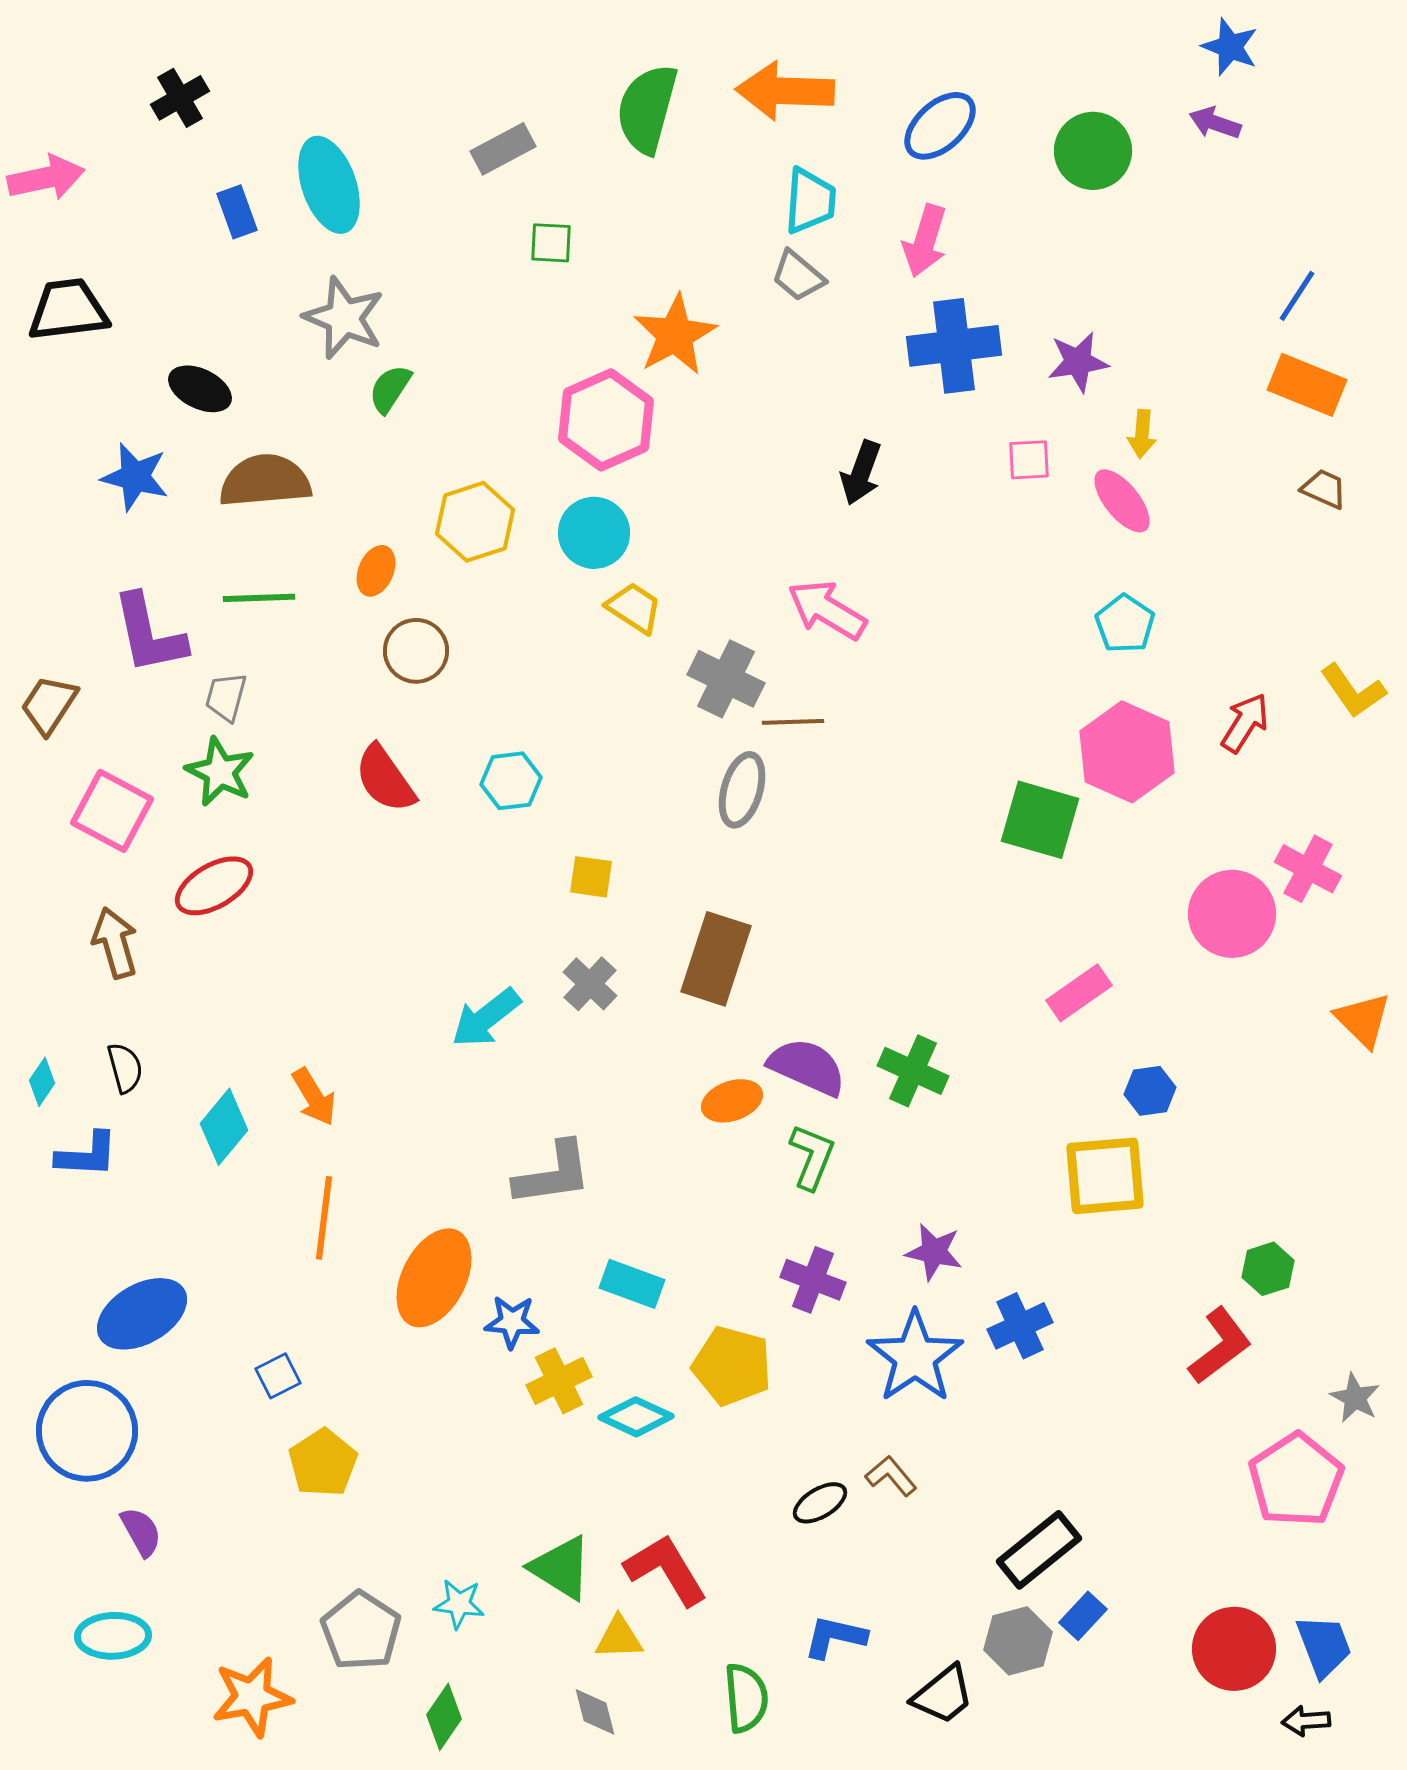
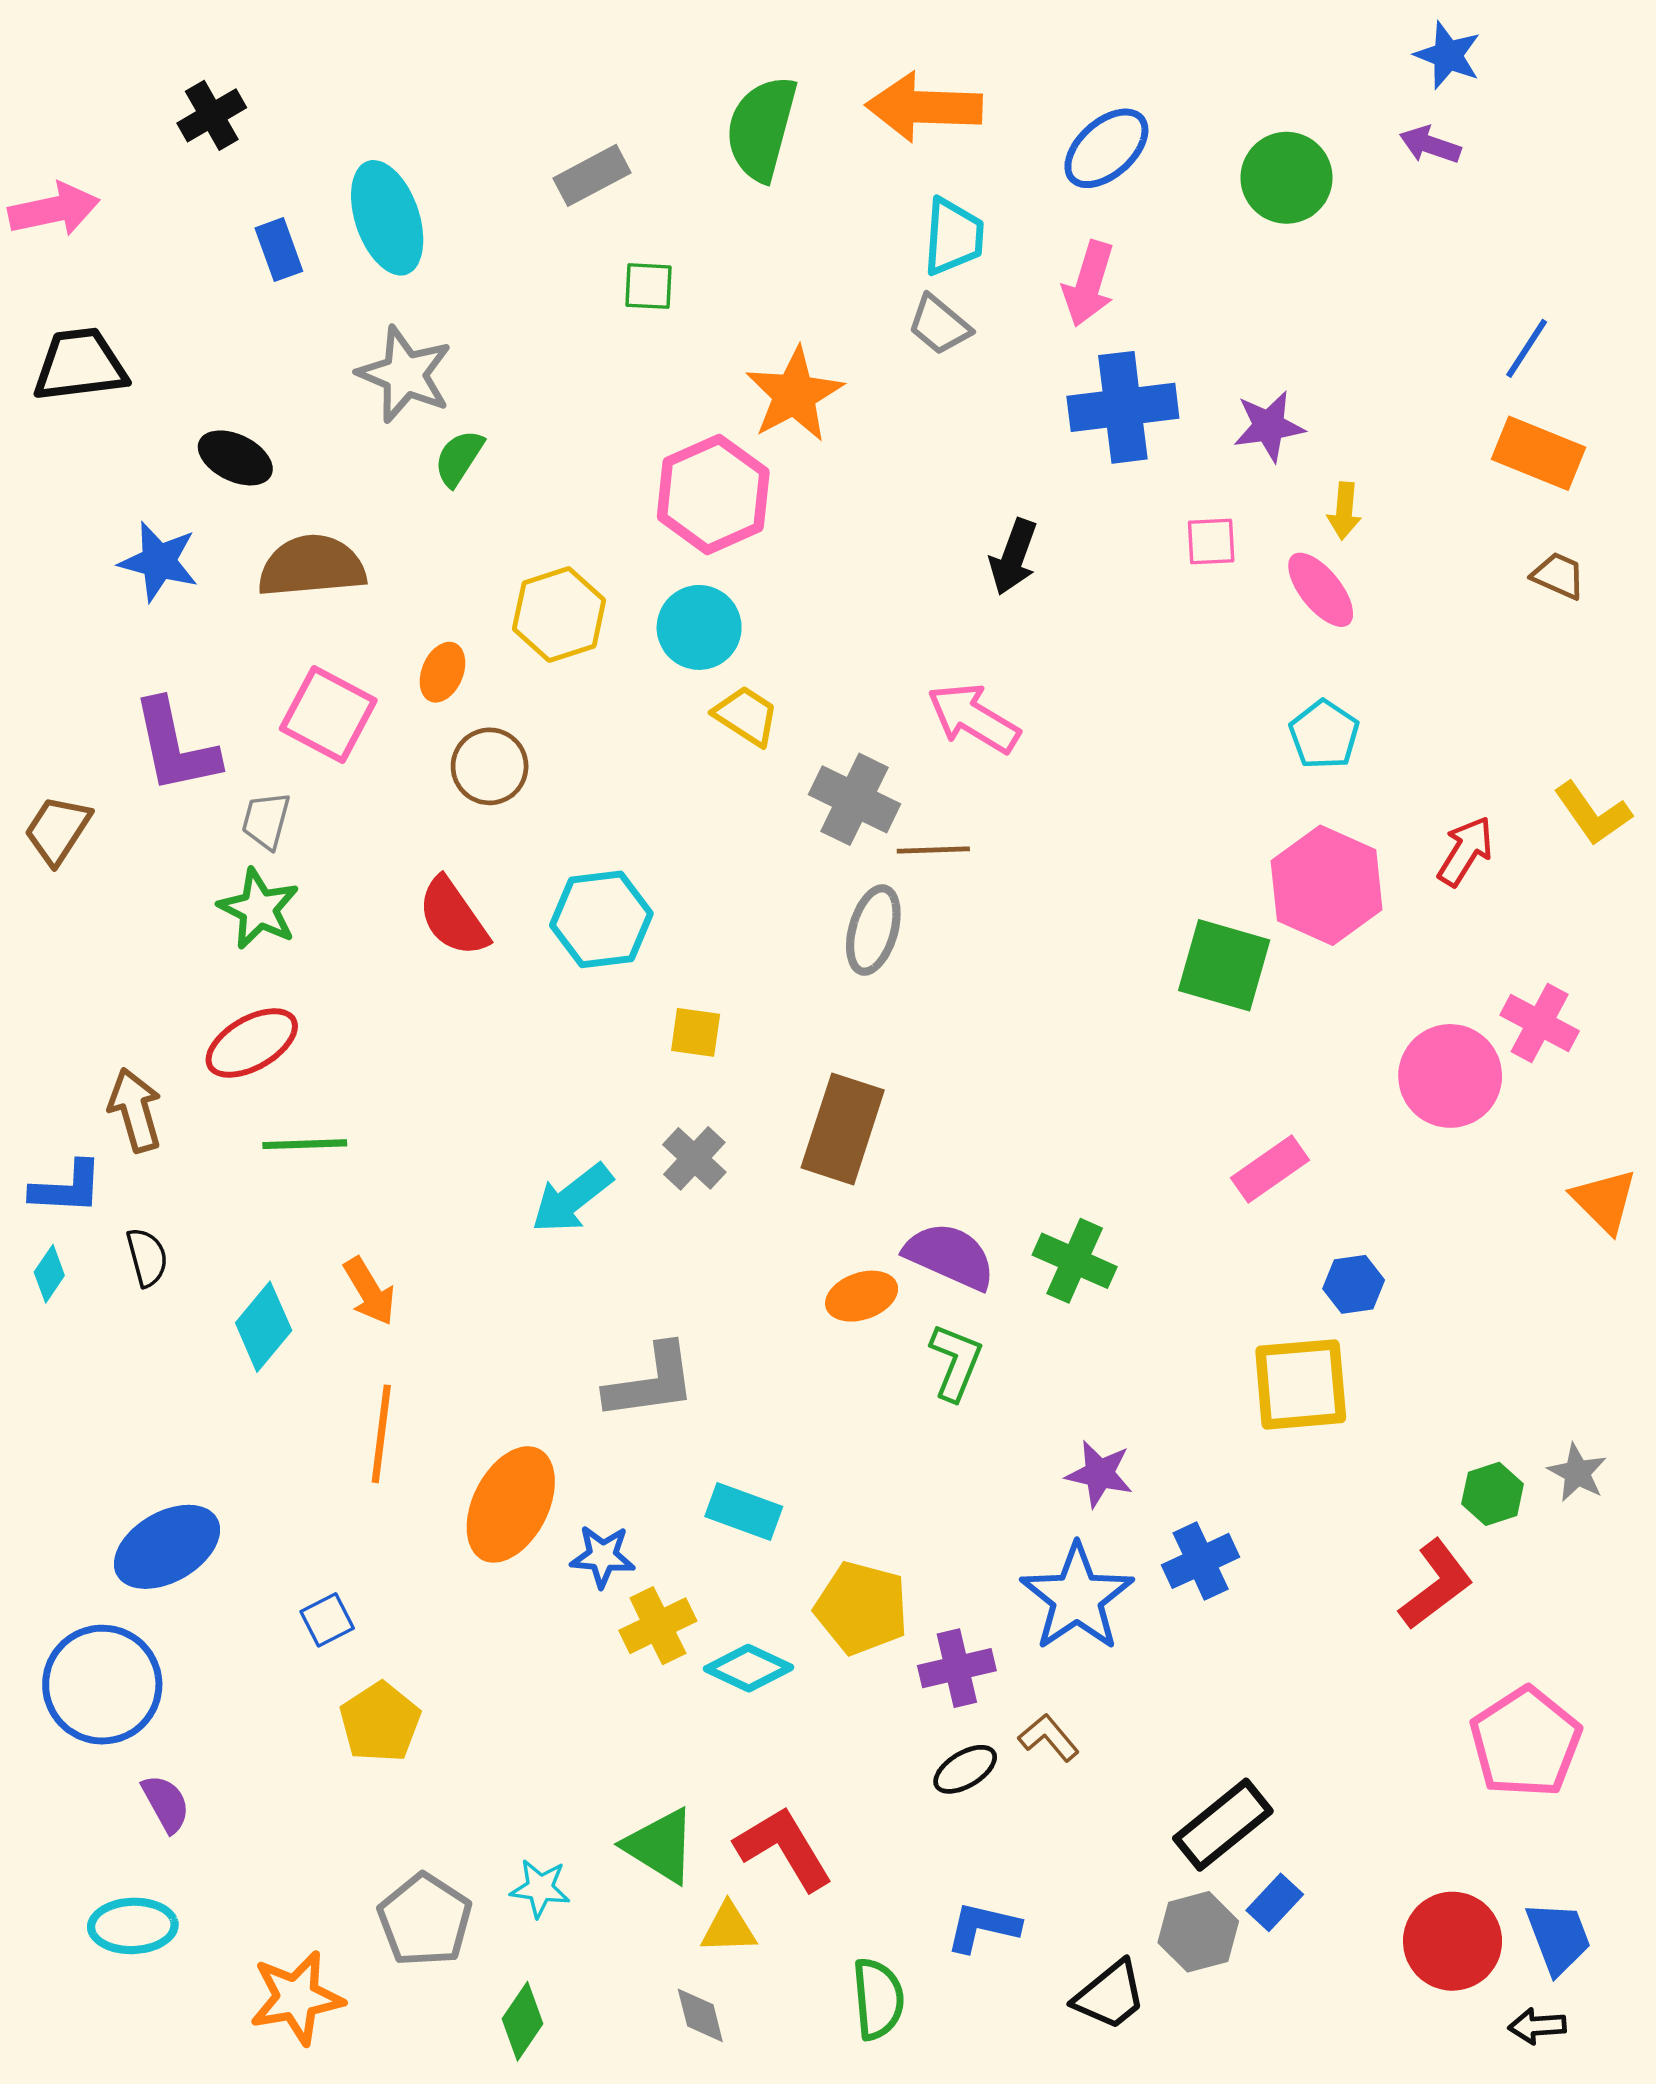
green line: (259, 598) -> (305, 1144), moved
cyan hexagon: (511, 781) -> (601, 919), size x1.4
pink square: (112, 811) -> (328, 715), moved
blue L-shape: (87, 1155) -> (67, 1188), moved
purple cross: (813, 1280) -> (957, 1668), moved, turned -34
gray star: (1355, 1398) -> (1577, 1473), moved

________________

**WHAT TO PRODUCE:** Copy out each line of the data that includes the string "moved".

**TASK ANSWER:**
green line: (259, 598) -> (305, 1144), moved
pink square: (112, 811) -> (328, 715), moved
blue L-shape: (87, 1155) -> (67, 1188), moved
purple cross: (813, 1280) -> (957, 1668), moved, turned -34
gray star: (1355, 1398) -> (1577, 1473), moved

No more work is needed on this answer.